**WORK INSTRUCTION**
Using the listing below, copy exactly each line from the one that has "purple line: (286, 136) -> (148, 78), moved" through the one that has "yellow square: (44, 46)"; omit the pictures.

**DATA PROVIDED**
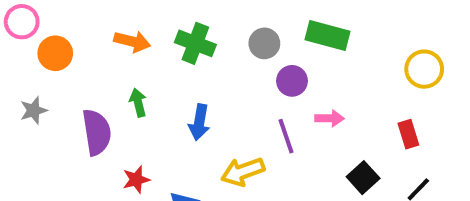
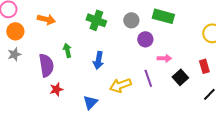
orange arrow: (132, 41) -> (46, 19), moved
orange circle: (55, 53) -> (15, 31), moved
purple line: (286, 136) -> (148, 78), moved
black square: (363, 178) -> (180, 77), moved
red star: (136, 180) -> (56, 89), moved

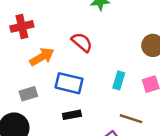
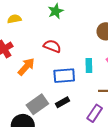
blue rectangle: (69, 83) -> (64, 76), moved
gray rectangle: (28, 94) -> (37, 104), moved, size x1.5

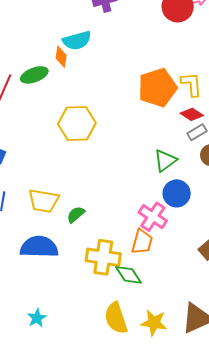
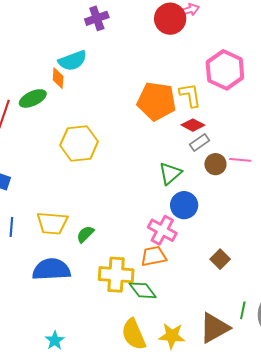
orange pentagon: (157, 88) -> (157, 101), turned 30
orange trapezoid: (142, 242) -> (154, 256), turned -112

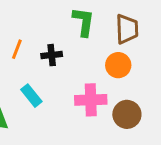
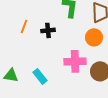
cyan rectangle: (31, 96) -> (40, 76), moved

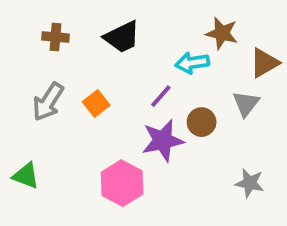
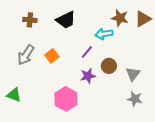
brown triangle: (264, 63) -> (143, 19), moved
gray triangle: (246, 104) -> (133, 74), moved
purple star: (163, 141) -> (88, 76), size x0.7

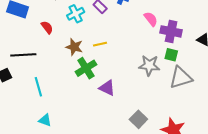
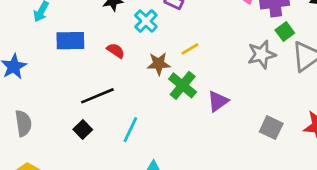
green square: (171, 55) -> (285, 32), turned -32
cyan line: (38, 87) -> (130, 130), turned 60
purple triangle: (107, 88) -> (218, 101), turned -42

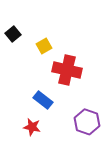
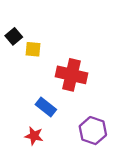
yellow square: (44, 46) -> (33, 49), moved, turned 35

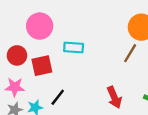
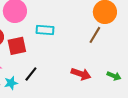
red arrow: (114, 97) -> (81, 74), turned -48

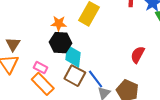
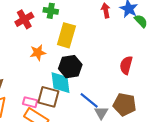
black hexagon: (60, 43) -> (70, 67), moved
brown square: (75, 76) -> (48, 97), moved

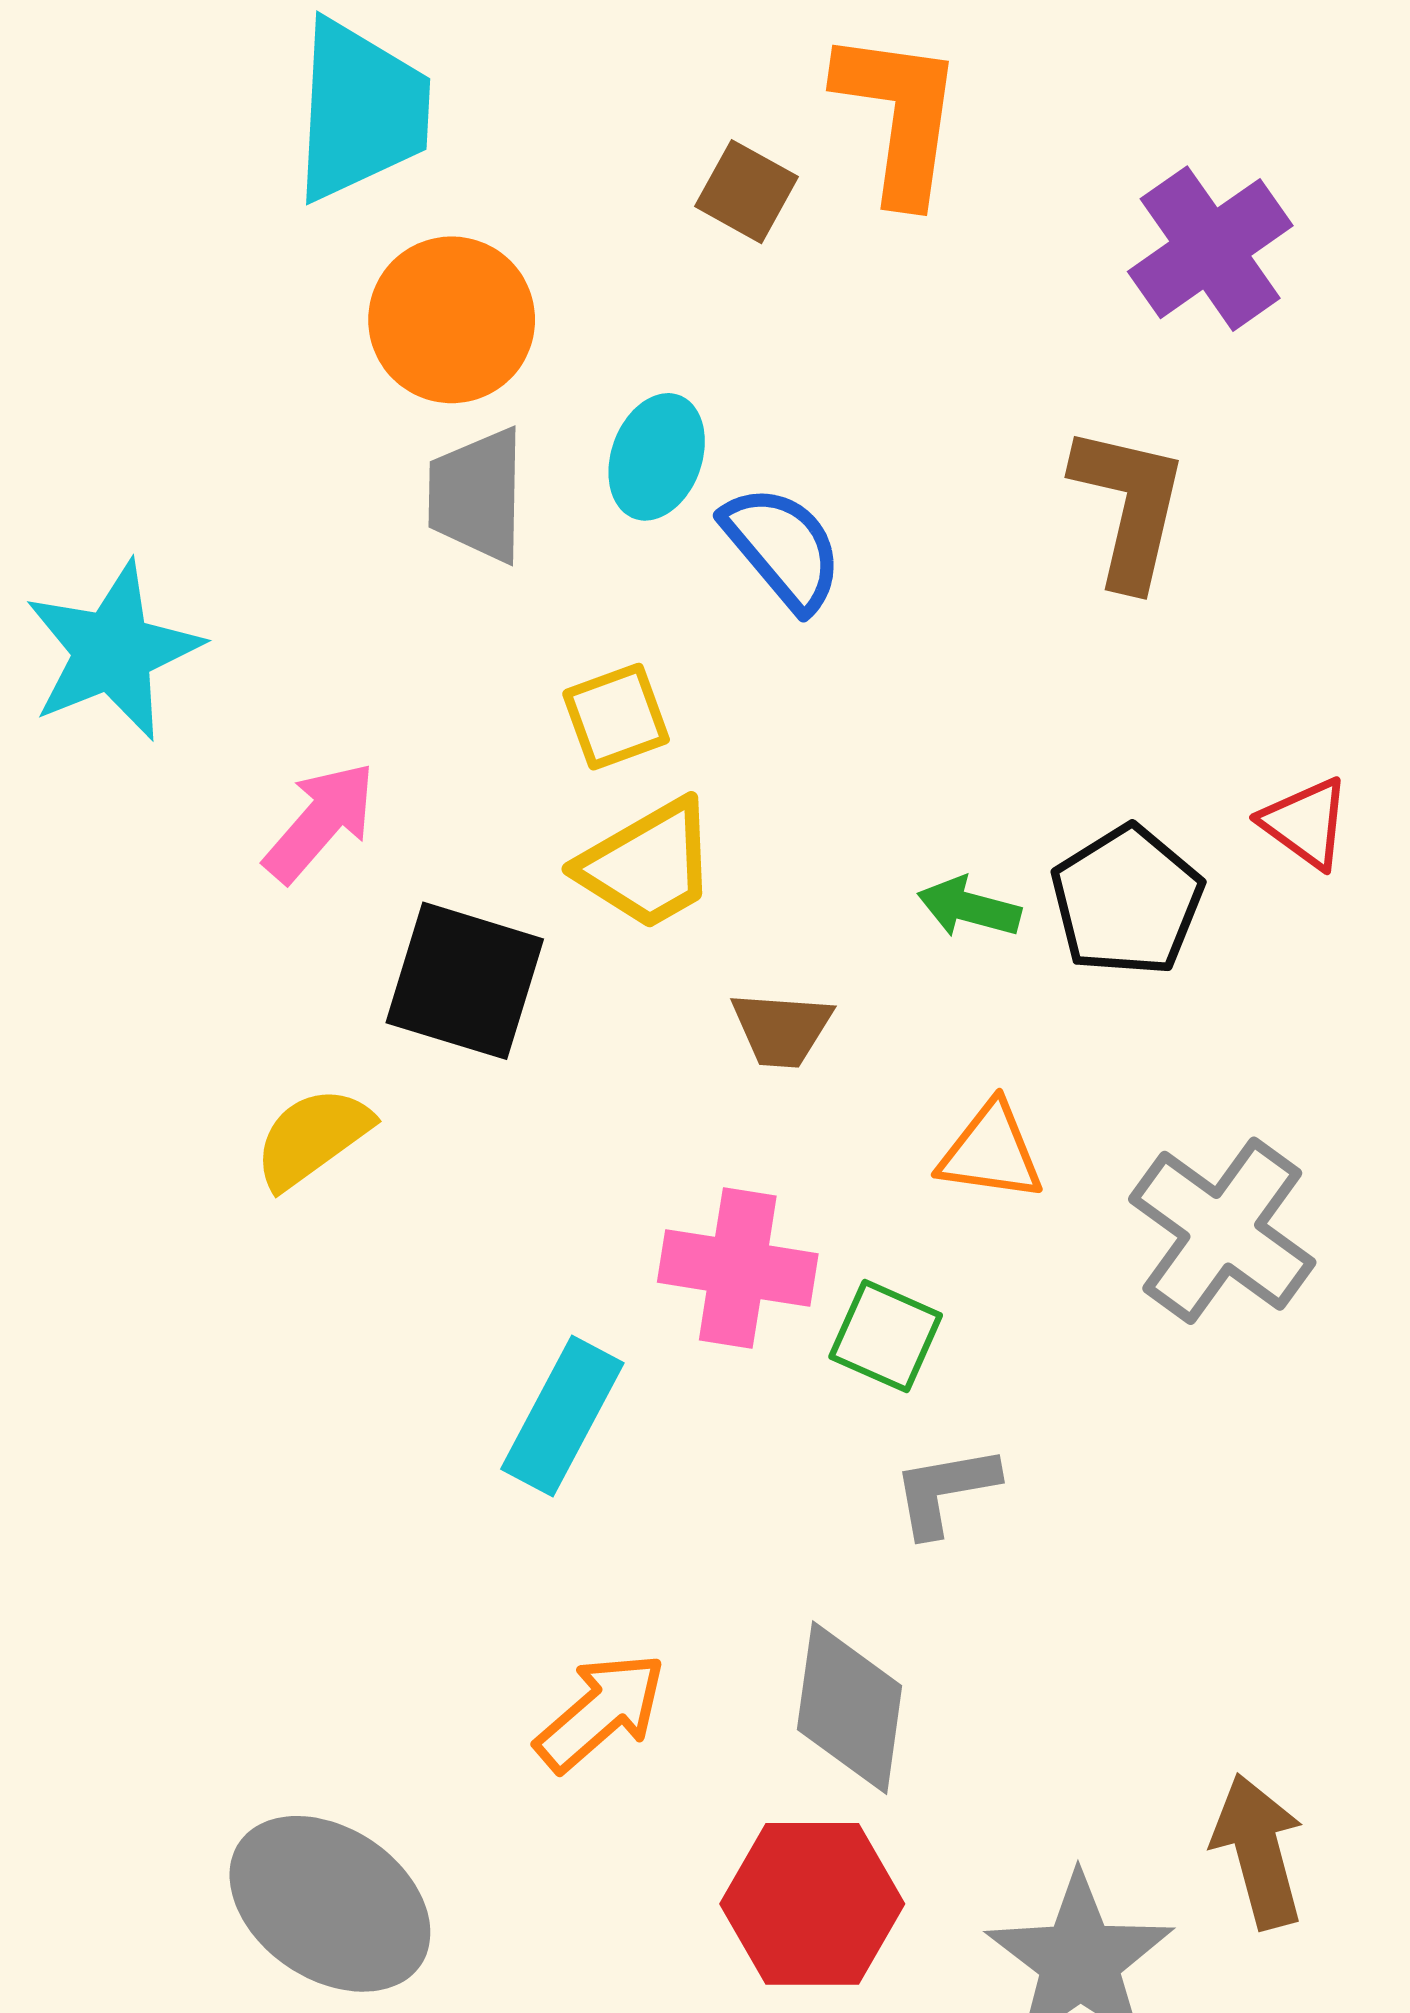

**TASK RESPONSE**
purple line: (286, 136) -> (148, 78), moved
black square: (363, 178) -> (180, 77), moved
red star: (136, 180) -> (56, 89), moved

blue rectangle: (69, 83) -> (64, 76), moved
gray rectangle: (28, 94) -> (37, 104), moved, size x1.5

orange pentagon: (157, 88) -> (157, 101), turned 30
orange trapezoid: (142, 242) -> (154, 256), turned -112

cyan rectangle: (31, 96) -> (40, 76), moved

brown triangle: (264, 63) -> (143, 19), moved
gray triangle: (246, 104) -> (133, 74), moved
purple star: (163, 141) -> (88, 76), size x0.7

green square: (171, 55) -> (285, 32), turned -32
cyan line: (38, 87) -> (130, 130), turned 60
purple triangle: (107, 88) -> (218, 101), turned -42

yellow square: (44, 46) -> (33, 49), moved, turned 35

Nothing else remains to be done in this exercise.